> [Assigned task]:
No images, please. Copy each entry below exactly as it reads.

> [Edit difference data]:

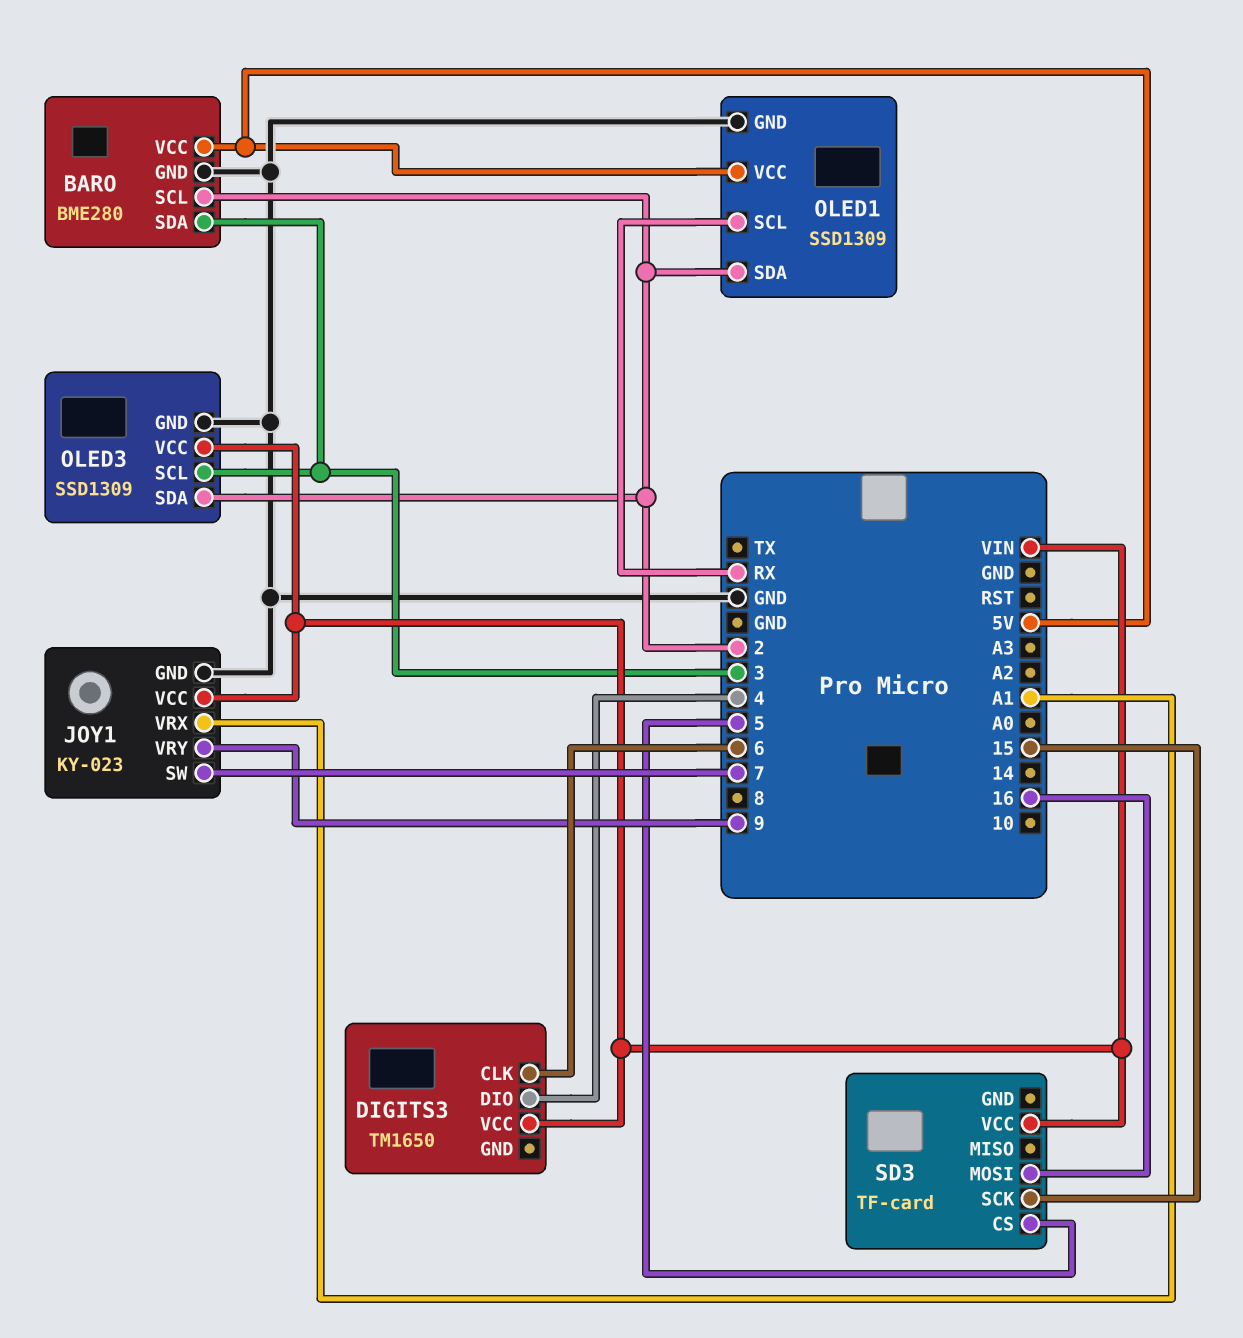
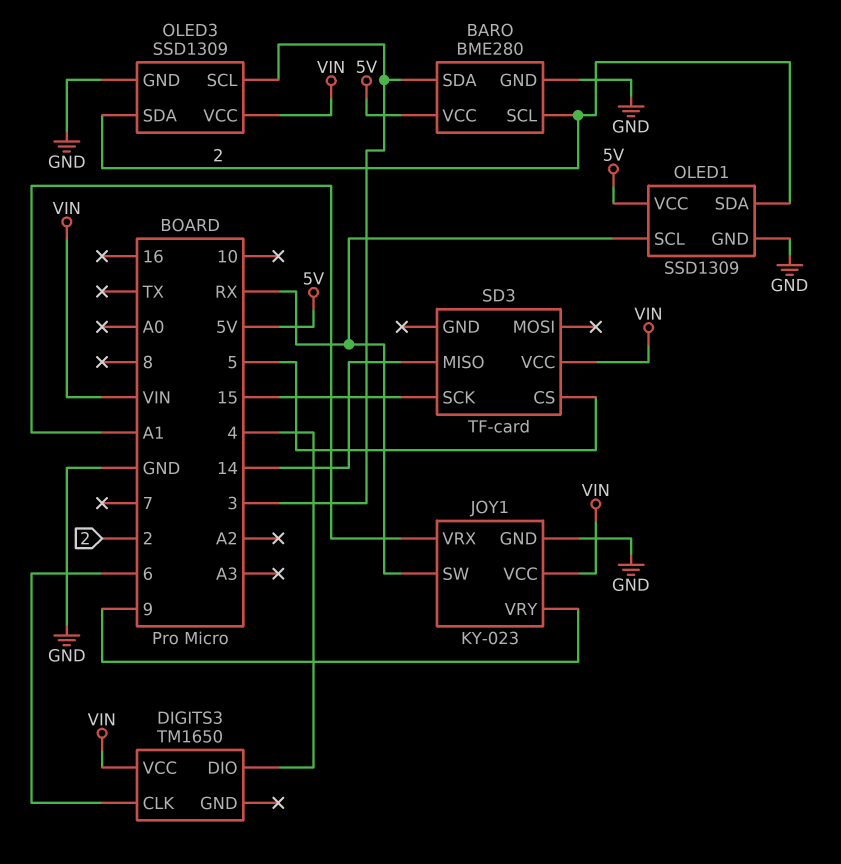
JOY1 pin SW: 7 -> RX
SD3 pin MISO: none -> 14
SD3 pin MOSI: 16 -> none

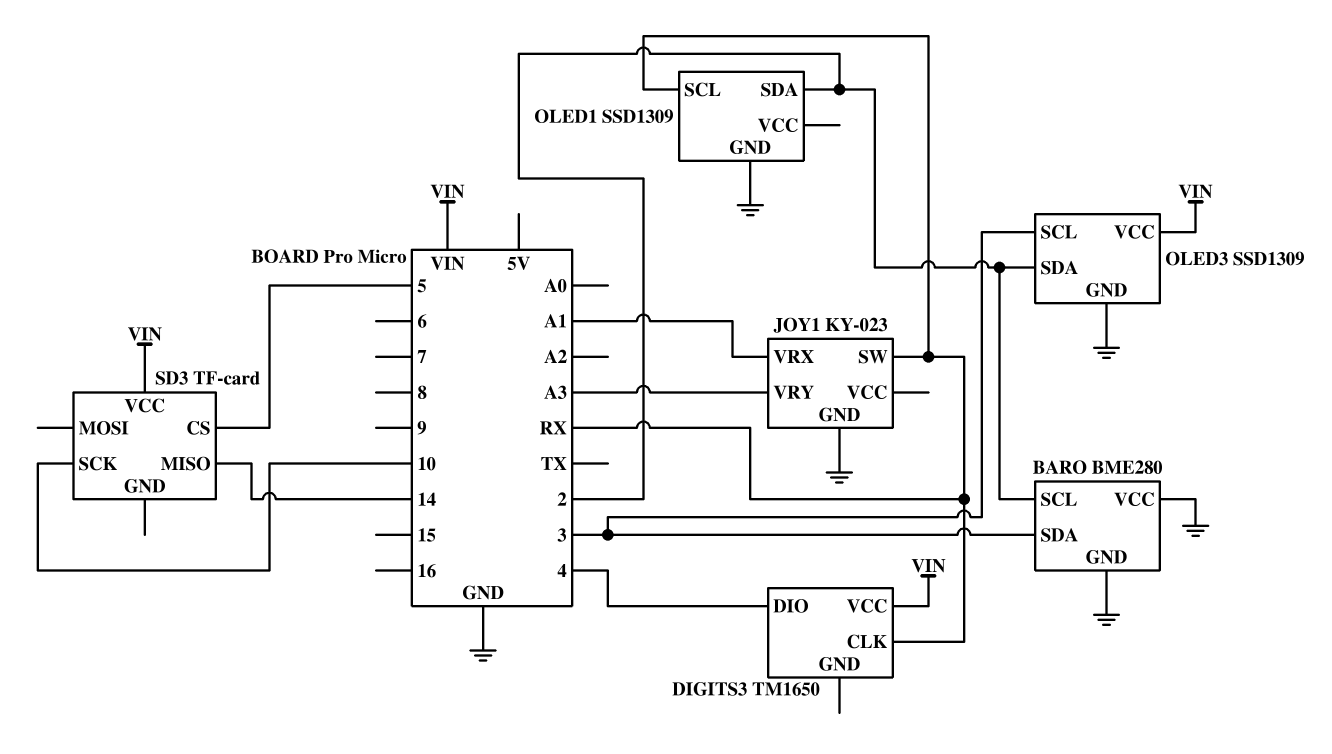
BARO pin VCC: 5V -> GND
DIGITS3 pin CLK: 6 -> RX
JOY1 pin VCC: VIN -> none
JOY1 pin VRY: 9 -> A3
OLED1 pin VCC: 5V -> none
SD3 pin SCK: 15 -> 10

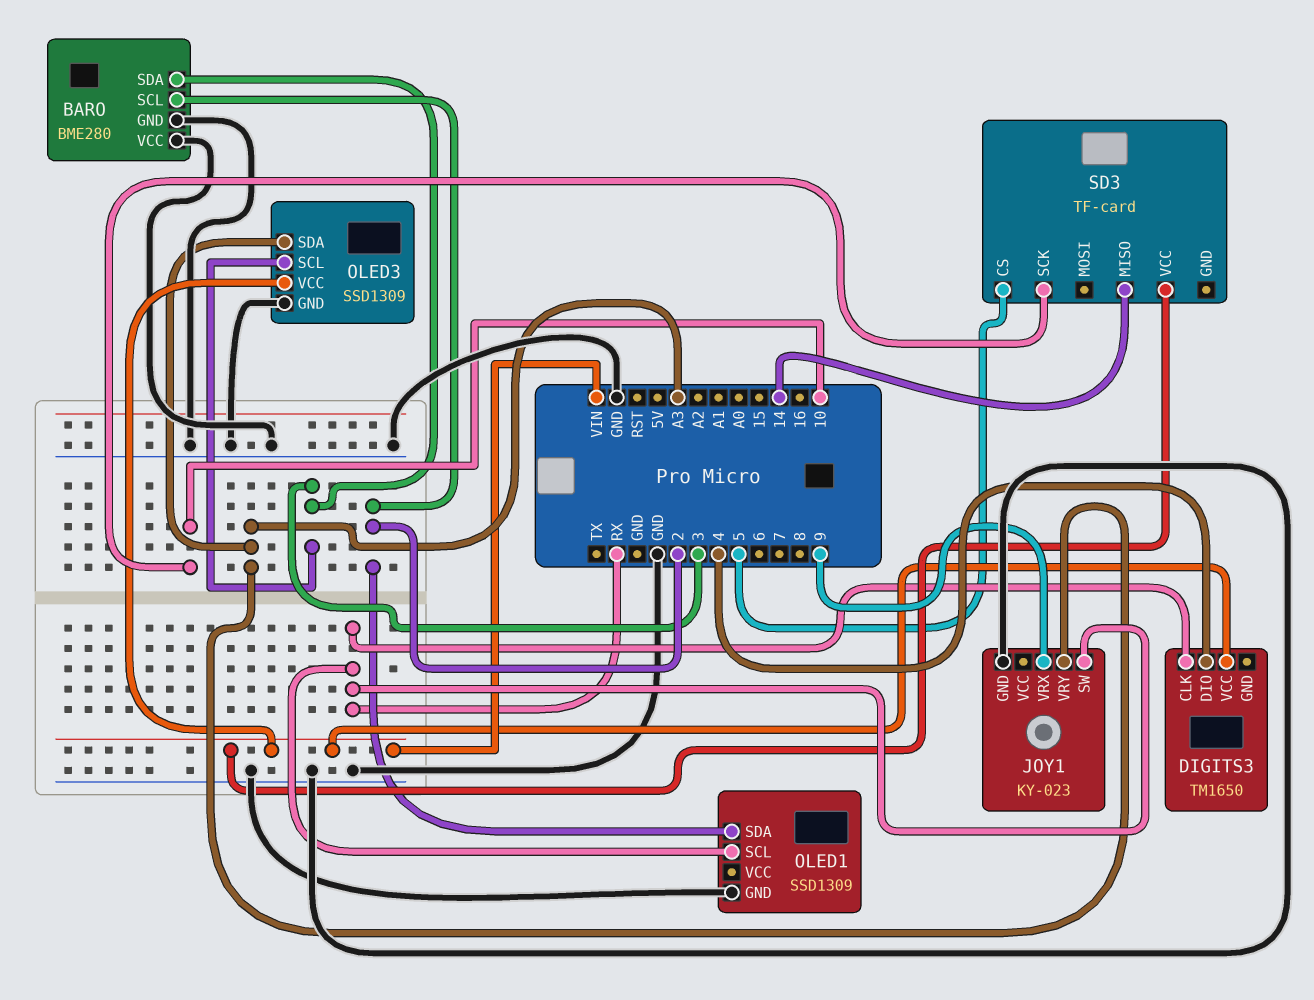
JOY1 pin VRX: A1 -> 9
OLED3 pin SDA: 2 -> A3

> [Response]:
JOY1 pin SW: 7 -> RX
SD3 pin MISO: none -> 14
SD3 pin MOSI: 16 -> none

BARO pin VCC: 5V -> GND
DIGITS3 pin CLK: 6 -> RX
JOY1 pin VCC: VIN -> none
JOY1 pin VRY: 9 -> A3
OLED1 pin VCC: 5V -> none
SD3 pin SCK: 15 -> 10

JOY1 pin VRX: A1 -> 9
OLED3 pin SDA: 2 -> A3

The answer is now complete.